(RECORDS SUPPLIED Opens)
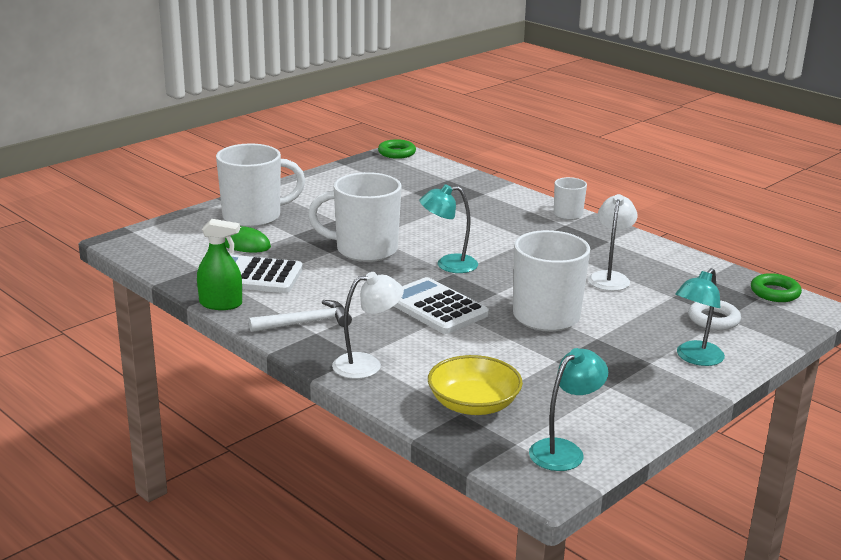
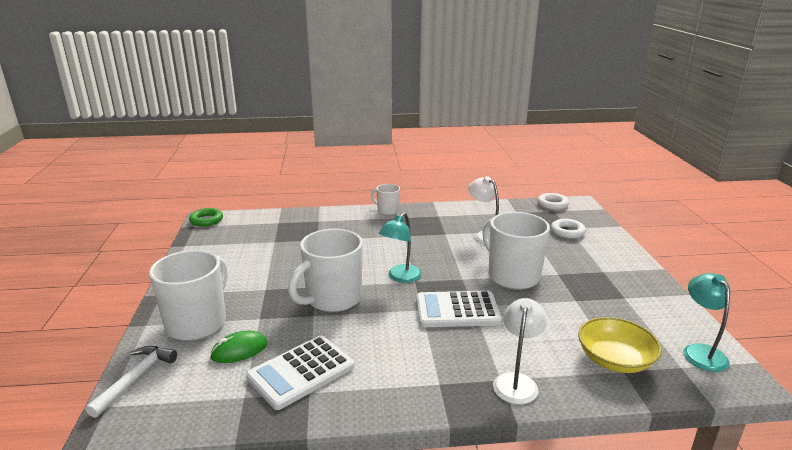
camera: 50 degrees left, 0 degrees up
(221, 304) = (329, 415): green spray bottle -> none
(306, 322) = (417, 381): white hammer -> white hammer (135, 378)
(695, 358) = (609, 257): turquoise lamp -> none
(775, 292) = (552, 204): green ring -> white ring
(RECORDS SUPPLIED Closes)
EXERCISE INSTRUCTIONS:
Once the images are removed, print the remaining data exactly as it appears above.

WRITTEN RESPONSE:
camera: 50 degrees left, 0 degrees up
(221, 304) = (329, 415): green spray bottle -> none
(306, 322) = (417, 381): white hammer -> white hammer (135, 378)
(695, 358) = (609, 257): turquoise lamp -> none
(775, 292) = (552, 204): green ring -> white ring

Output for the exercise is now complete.